**Required action**. What lines in the following entries hold the word "black"? Copy each one.

** Opening Information shown block **

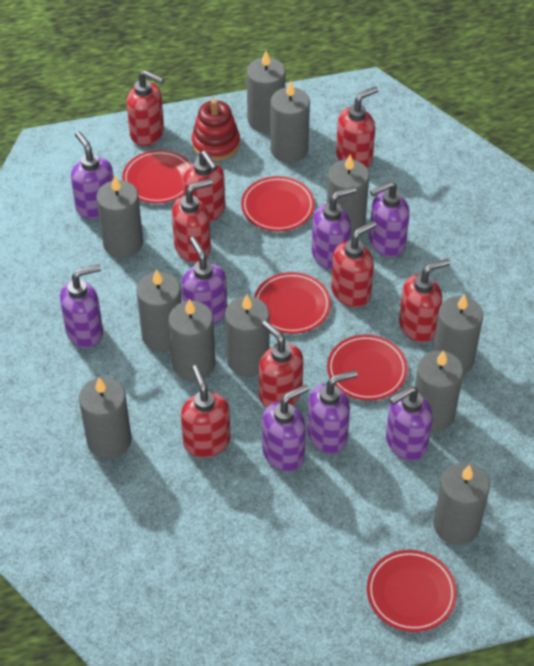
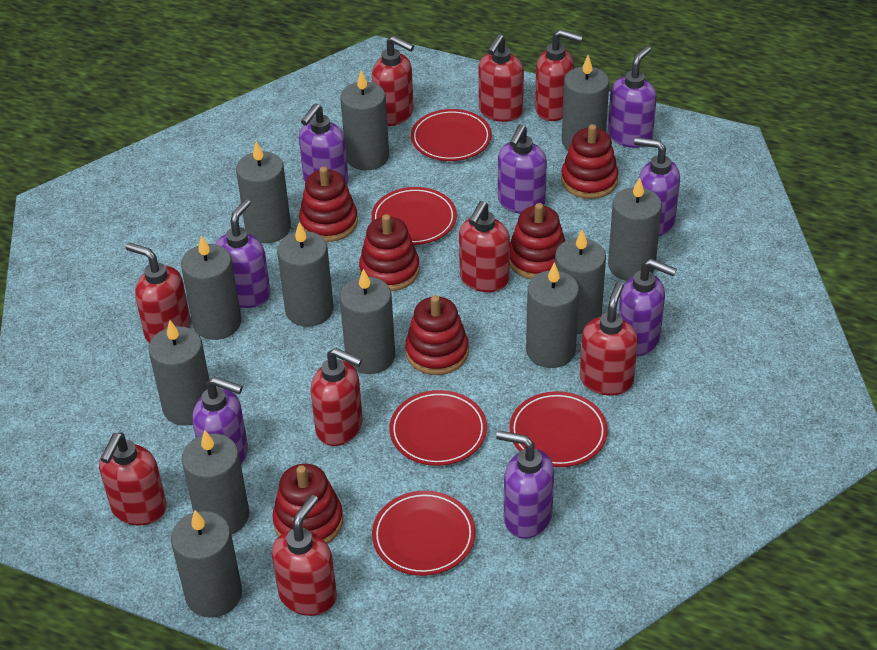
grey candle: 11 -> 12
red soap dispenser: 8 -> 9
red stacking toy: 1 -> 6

** Closing Information shown block **
** Opening Information shown block **

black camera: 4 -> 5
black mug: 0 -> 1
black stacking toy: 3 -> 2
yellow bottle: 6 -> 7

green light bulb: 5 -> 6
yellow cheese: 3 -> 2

** Closing Information shown block **

**Reply**.
black camera: 4 -> 5
black mug: 0 -> 1
black stacking toy: 3 -> 2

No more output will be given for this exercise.